Data in this exercise:
● ● ● ● ● ● ●

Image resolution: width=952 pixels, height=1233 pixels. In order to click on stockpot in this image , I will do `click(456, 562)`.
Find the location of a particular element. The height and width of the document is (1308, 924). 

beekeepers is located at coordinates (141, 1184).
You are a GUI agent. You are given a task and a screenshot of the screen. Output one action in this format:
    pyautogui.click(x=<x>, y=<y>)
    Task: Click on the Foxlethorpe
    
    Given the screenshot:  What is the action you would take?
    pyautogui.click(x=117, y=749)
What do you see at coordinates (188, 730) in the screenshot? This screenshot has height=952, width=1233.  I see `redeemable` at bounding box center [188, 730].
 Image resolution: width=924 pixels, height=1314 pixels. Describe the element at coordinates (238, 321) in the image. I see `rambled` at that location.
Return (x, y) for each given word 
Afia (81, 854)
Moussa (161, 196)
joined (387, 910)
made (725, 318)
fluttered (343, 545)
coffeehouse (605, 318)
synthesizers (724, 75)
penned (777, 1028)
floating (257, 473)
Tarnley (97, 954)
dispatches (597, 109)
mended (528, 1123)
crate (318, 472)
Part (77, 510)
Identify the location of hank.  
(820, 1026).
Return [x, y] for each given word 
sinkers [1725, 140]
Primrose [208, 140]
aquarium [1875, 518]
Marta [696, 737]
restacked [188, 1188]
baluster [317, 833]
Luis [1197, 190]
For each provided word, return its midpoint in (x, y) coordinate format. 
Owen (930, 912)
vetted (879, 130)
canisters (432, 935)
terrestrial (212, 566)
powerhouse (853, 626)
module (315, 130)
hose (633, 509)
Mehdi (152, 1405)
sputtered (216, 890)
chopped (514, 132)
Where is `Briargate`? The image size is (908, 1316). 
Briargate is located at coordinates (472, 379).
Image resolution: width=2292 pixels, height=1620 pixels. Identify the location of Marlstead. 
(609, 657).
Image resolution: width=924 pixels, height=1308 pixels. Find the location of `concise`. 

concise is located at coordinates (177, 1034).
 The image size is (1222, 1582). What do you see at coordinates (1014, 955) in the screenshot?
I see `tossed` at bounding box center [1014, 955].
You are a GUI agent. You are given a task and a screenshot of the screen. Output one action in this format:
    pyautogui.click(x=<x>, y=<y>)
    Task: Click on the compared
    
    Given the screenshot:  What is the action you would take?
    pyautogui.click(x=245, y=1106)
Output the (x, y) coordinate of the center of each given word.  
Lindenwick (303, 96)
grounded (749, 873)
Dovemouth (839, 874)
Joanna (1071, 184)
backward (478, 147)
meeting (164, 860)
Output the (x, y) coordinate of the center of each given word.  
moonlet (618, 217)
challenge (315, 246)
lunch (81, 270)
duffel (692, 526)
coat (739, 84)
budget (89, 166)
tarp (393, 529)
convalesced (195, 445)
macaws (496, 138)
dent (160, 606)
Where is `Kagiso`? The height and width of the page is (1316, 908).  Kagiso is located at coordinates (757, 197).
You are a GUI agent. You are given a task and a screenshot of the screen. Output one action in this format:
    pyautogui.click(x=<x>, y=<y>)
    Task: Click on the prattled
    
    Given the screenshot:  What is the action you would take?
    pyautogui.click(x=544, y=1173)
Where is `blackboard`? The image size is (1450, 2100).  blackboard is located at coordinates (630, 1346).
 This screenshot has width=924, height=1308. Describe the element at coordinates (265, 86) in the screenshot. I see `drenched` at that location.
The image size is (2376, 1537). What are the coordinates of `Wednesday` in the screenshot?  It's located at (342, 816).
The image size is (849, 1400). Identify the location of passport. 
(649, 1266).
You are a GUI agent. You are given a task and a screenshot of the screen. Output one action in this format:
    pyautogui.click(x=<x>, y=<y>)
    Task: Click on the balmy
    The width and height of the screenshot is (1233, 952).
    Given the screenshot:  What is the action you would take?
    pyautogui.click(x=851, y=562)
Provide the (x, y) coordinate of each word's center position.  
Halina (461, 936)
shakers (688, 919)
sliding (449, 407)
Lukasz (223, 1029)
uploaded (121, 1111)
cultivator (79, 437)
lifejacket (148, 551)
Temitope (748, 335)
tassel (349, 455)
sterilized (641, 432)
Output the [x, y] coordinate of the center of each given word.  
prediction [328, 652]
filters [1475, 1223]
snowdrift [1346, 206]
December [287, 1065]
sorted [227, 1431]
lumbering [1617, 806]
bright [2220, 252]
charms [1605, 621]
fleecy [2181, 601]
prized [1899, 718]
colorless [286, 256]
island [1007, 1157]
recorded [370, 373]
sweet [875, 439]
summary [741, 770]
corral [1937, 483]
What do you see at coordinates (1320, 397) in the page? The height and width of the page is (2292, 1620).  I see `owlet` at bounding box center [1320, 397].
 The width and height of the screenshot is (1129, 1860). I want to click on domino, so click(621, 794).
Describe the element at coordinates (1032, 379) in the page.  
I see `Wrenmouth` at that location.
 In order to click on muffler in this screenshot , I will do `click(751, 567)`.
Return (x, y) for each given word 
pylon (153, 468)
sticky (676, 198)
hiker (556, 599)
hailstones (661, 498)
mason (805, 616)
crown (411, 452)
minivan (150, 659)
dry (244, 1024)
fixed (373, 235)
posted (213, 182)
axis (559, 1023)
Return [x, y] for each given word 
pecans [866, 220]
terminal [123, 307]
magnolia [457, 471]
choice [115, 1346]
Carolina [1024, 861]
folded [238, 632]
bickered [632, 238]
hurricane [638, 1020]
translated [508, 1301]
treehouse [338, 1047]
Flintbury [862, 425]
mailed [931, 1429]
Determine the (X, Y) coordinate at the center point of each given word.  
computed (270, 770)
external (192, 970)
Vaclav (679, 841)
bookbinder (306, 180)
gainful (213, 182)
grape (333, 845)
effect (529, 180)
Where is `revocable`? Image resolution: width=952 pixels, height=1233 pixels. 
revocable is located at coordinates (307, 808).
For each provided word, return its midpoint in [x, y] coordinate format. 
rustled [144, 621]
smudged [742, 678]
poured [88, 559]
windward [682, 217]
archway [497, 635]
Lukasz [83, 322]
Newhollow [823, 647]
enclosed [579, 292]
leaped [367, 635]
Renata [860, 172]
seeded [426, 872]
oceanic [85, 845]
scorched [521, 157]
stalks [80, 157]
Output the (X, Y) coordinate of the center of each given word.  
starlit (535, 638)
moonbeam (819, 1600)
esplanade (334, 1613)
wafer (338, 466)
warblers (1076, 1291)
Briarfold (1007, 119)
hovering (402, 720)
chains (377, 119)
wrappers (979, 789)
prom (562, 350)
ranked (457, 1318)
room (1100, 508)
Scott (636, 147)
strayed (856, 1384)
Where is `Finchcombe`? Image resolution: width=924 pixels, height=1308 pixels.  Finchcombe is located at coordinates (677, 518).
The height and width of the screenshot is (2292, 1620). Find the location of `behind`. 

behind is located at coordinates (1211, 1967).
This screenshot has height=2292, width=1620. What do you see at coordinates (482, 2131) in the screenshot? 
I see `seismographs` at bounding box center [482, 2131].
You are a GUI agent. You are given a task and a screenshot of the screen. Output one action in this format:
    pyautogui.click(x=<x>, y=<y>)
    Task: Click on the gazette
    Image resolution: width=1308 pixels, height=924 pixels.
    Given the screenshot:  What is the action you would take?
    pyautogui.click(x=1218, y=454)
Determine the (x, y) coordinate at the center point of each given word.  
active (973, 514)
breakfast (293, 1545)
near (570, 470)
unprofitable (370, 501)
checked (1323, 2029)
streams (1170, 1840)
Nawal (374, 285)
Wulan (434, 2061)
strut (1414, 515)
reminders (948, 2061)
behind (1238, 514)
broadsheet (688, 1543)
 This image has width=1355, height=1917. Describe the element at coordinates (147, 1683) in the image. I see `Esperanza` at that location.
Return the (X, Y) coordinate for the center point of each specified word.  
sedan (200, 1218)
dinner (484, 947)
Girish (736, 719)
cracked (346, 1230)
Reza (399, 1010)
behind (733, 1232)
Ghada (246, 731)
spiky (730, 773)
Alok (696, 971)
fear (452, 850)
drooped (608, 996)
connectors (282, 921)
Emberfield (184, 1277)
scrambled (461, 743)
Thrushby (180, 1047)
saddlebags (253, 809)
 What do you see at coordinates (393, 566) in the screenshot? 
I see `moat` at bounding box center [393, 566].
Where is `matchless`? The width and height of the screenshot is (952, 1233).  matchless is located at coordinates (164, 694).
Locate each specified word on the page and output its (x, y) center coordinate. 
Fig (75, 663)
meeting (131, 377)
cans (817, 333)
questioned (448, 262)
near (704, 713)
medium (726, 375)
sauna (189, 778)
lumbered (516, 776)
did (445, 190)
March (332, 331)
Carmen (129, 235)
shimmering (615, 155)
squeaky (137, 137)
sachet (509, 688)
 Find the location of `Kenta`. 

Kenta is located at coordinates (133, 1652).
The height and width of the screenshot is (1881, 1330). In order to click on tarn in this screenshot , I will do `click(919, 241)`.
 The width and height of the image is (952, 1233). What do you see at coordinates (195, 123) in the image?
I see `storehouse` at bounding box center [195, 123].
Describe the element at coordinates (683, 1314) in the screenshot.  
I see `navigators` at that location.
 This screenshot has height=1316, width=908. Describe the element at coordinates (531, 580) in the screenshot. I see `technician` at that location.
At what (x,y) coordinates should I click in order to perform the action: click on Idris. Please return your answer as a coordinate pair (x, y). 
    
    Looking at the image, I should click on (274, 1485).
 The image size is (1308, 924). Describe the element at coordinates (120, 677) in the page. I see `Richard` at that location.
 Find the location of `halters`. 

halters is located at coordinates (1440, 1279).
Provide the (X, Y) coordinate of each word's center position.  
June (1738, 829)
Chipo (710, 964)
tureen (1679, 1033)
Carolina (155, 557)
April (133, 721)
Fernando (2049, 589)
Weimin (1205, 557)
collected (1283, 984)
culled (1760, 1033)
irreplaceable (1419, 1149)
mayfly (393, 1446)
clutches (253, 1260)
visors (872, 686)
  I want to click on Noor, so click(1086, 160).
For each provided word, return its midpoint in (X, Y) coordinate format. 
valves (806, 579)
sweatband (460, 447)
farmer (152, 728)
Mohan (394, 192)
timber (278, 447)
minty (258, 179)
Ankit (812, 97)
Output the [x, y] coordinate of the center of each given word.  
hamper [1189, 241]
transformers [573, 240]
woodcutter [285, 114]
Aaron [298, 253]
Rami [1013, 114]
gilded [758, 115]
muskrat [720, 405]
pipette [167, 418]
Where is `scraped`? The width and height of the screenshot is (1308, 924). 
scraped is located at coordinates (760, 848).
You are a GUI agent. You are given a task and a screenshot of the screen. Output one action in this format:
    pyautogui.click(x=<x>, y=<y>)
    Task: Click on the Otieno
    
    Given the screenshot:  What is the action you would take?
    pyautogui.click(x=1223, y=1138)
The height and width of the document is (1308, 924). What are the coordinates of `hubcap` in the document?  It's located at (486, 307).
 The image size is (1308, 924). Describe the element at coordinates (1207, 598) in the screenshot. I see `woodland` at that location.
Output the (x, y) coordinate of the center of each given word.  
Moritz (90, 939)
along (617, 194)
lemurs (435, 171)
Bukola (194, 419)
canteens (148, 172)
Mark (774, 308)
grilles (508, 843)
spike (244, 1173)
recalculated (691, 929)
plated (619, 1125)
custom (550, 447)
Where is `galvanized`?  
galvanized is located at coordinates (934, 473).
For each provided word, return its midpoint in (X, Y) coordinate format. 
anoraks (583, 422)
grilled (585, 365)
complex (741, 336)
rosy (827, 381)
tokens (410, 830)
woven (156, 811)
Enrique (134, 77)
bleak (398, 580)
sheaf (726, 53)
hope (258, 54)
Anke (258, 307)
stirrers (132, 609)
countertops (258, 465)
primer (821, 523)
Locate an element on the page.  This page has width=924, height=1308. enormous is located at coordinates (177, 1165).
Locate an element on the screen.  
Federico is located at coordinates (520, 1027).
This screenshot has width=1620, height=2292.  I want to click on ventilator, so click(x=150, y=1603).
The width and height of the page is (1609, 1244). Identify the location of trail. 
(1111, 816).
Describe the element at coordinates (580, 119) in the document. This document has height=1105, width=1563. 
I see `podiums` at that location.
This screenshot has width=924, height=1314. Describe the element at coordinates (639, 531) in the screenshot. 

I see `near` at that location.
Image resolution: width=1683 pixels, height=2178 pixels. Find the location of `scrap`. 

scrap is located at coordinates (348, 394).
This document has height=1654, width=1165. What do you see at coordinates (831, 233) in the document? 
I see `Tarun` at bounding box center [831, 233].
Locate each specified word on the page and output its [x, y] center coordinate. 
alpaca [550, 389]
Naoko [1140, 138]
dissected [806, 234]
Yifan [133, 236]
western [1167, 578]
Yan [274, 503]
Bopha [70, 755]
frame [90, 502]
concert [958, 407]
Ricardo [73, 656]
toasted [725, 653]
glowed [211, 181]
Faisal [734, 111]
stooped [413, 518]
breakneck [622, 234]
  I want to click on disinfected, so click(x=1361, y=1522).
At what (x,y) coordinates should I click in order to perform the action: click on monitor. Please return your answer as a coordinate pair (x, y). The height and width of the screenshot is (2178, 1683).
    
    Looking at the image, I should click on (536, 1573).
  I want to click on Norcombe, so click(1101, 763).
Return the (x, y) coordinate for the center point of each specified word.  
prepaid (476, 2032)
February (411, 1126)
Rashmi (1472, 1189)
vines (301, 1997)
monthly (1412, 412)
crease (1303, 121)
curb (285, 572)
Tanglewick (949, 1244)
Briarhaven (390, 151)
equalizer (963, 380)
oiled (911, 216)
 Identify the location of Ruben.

● ● ● ● ● ● ●

Work to complete: Pick out every line of the material above that contains the word "scraped", and copy each of those lines in full.

Task answer:
Where is `scraped`? The width and height of the screenshot is (1308, 924). 
scraped is located at coordinates (760, 848).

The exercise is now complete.